-------- The records

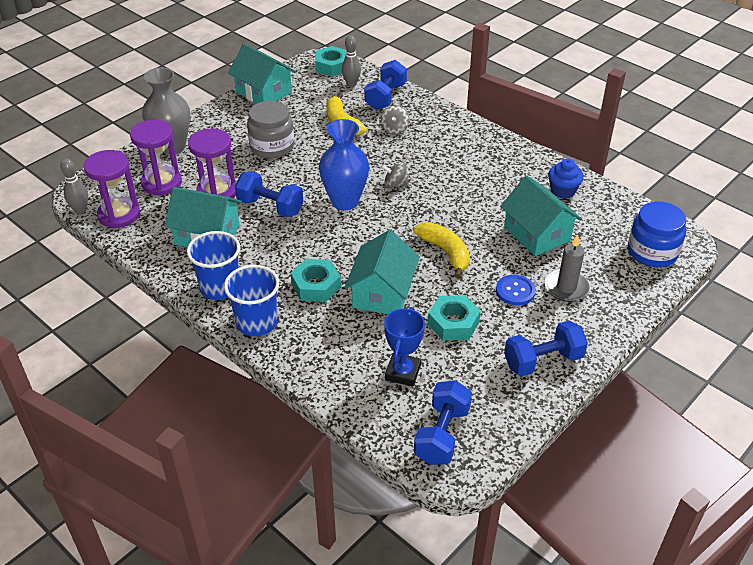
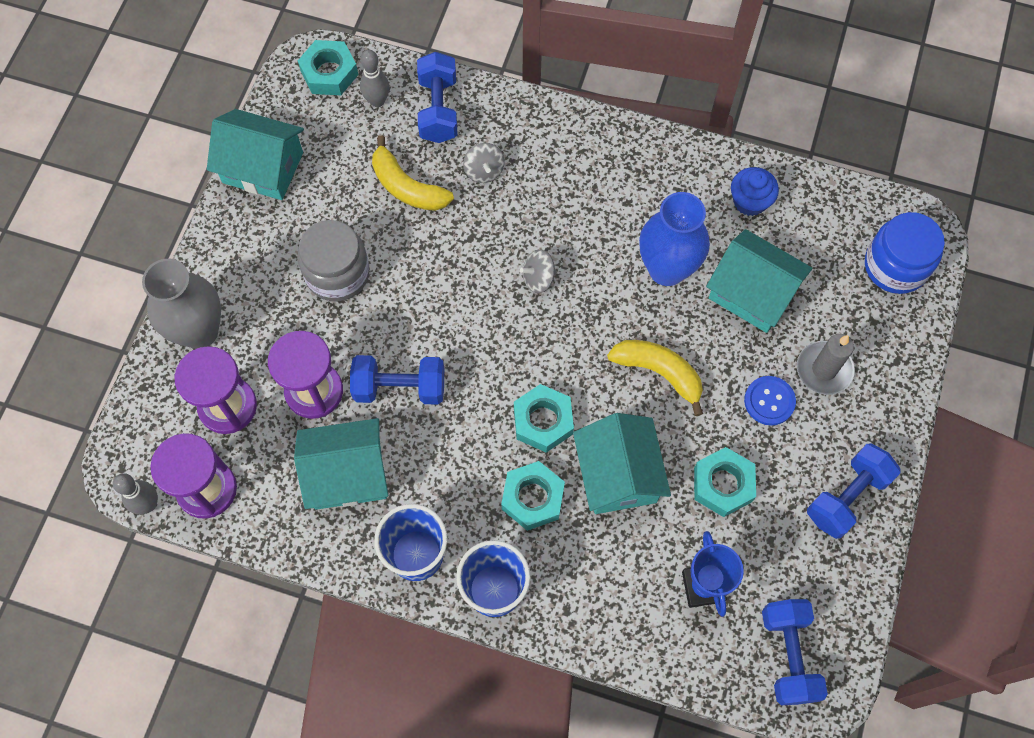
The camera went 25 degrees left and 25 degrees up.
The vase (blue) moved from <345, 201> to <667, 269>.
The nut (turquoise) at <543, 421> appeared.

----------------
-------- The records

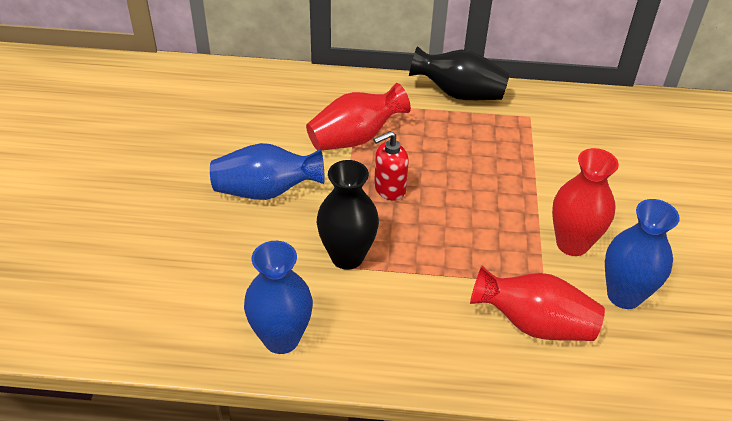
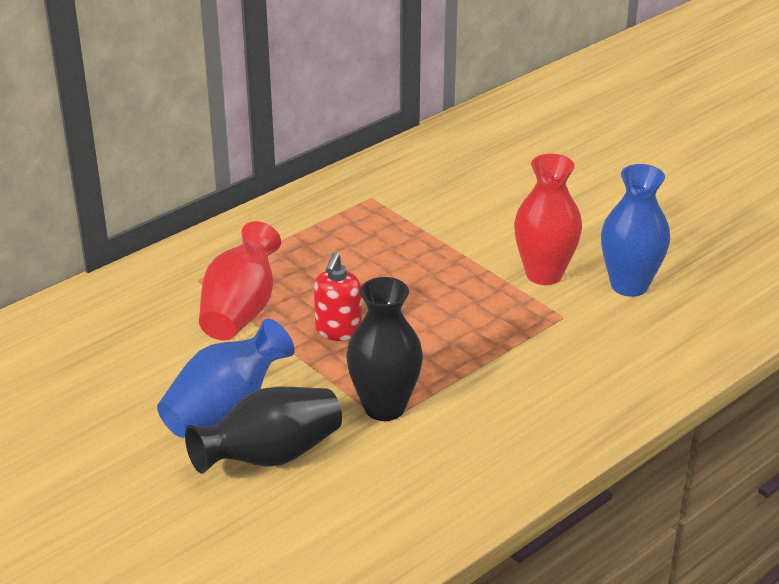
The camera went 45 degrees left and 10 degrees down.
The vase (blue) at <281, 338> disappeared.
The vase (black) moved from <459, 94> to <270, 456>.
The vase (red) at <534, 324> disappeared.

----------------
-------- The records

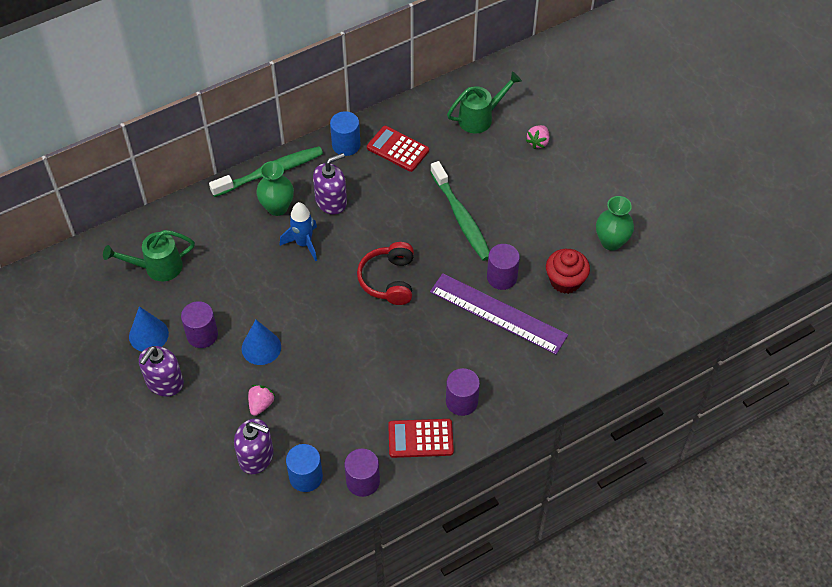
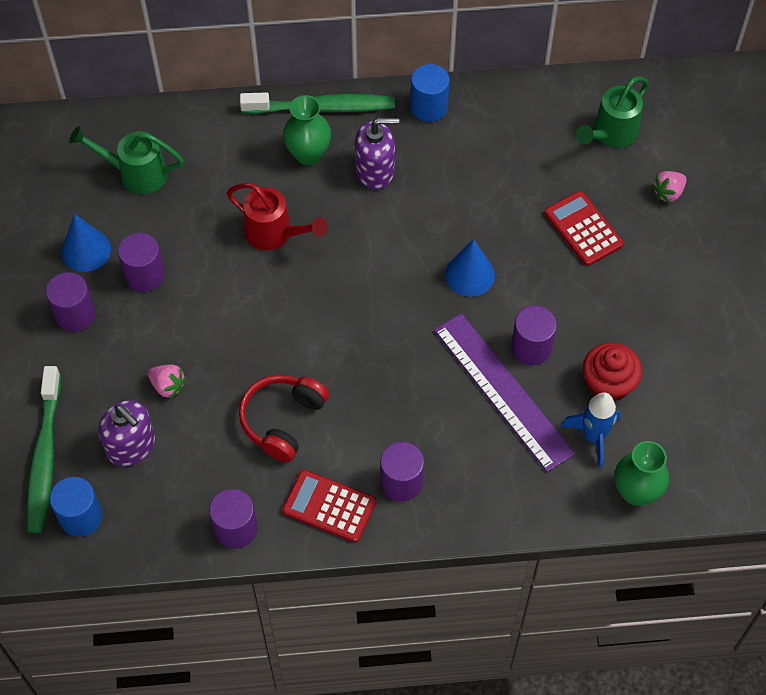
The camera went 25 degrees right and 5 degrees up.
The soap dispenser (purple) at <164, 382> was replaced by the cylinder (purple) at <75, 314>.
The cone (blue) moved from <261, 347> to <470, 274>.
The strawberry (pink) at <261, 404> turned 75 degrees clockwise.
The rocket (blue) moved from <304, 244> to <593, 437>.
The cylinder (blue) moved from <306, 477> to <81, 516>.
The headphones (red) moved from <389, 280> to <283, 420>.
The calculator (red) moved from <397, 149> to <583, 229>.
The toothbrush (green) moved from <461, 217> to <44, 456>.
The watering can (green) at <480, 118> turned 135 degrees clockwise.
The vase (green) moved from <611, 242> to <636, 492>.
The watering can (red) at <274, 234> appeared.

----------------

→ Task statement
Within the listing, how many lines hold the word "disappeared"? Answer with the number by itself.

→ Task result
2